**Work instruction:**
Tally the lines of the data that include the word "grey". Only the number is to be returned.

---- Information given

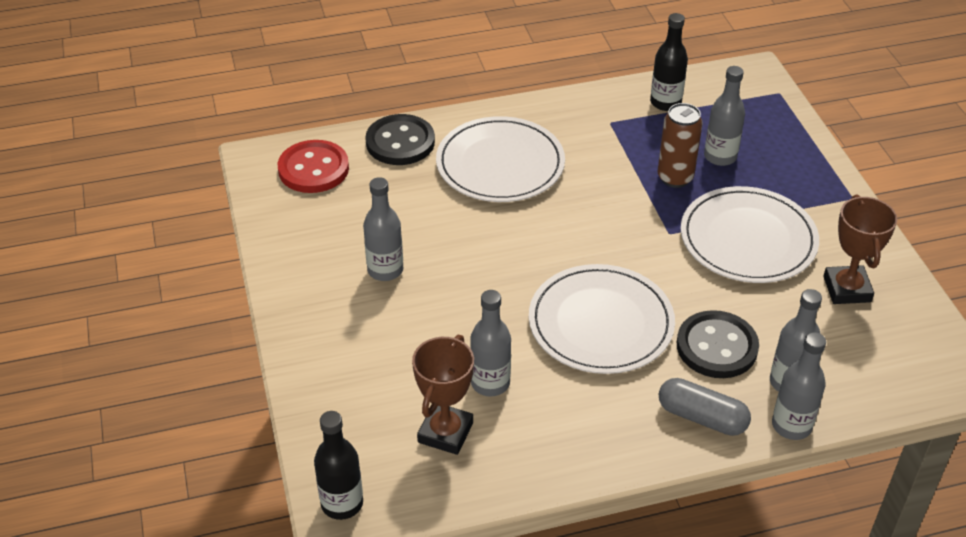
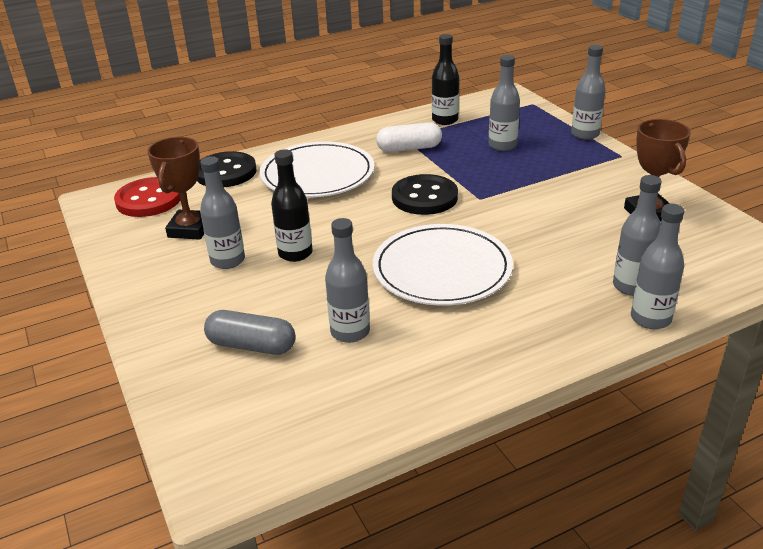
camera: 10 degrees left, 10 degrees down
black bottle [314,411,363,520] -> black bottle moved to [271,149,313,262]
brown trophy [412,334,474,455] -> brown trophy moved to [147,137,204,240]
brown can [658,103,703,188] -> none
grey capsule [659,378,751,436] -> grey capsule moved to [204,310,296,355]
black button [677,310,759,378] -> black button moved to [392,174,458,215]
white plate [681,186,819,283] -> none
none -> white capsule [376,122,442,152]
none -> grey bottle [571,45,606,140]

--------

**Written answer:**
2